▶ Problem to work on
Across the following data, how many lines include the string "round"? Reply with the number and nothing more.

(Before-and-after scene images)
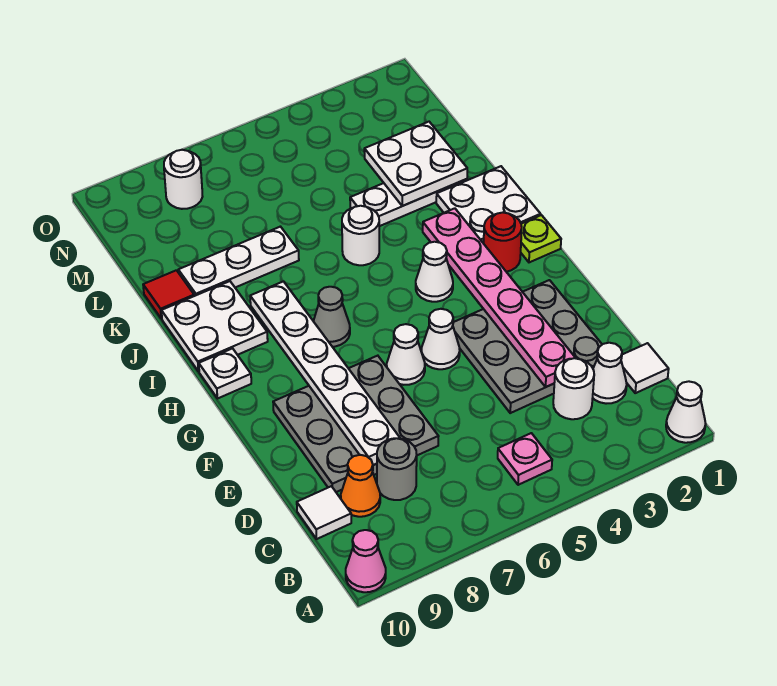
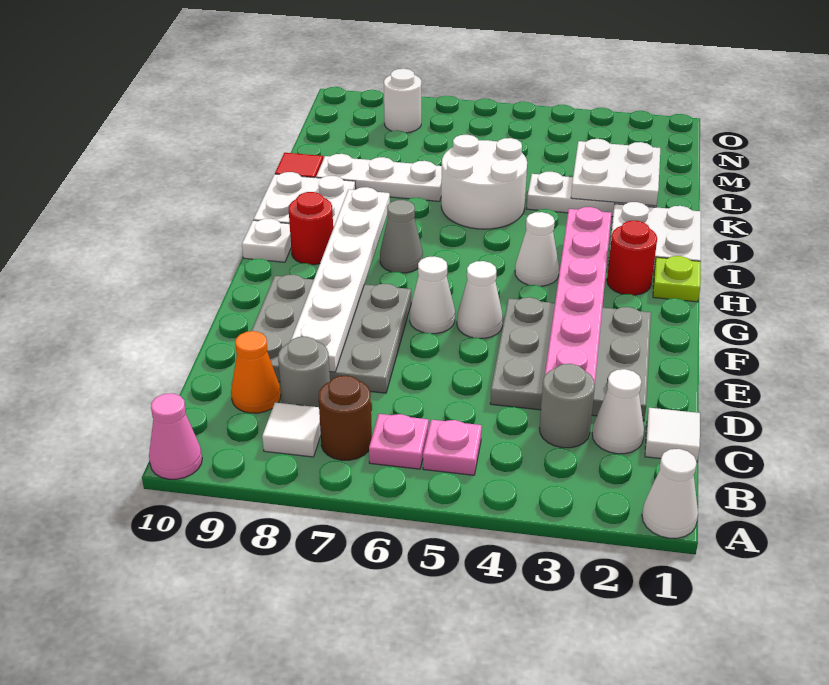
none -> pink 1x1 plate [369,414,429,469]
none -> brown 1x1 round brick [319,375,372,460]
white 1x1 round brick [553,358,594,419] -> grey 1x1 round brick [540,364,595,448]
white 1x1 tile [297,486,351,539] -> white 1x1 tile moved to [262,403,321,457]
none -> red 1x1 round brick [289,192,333,265]
white 1x1 round brick [342,206,379,265] -> white 2x2 round brick [441,135,527,229]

▶ Exercise solution
4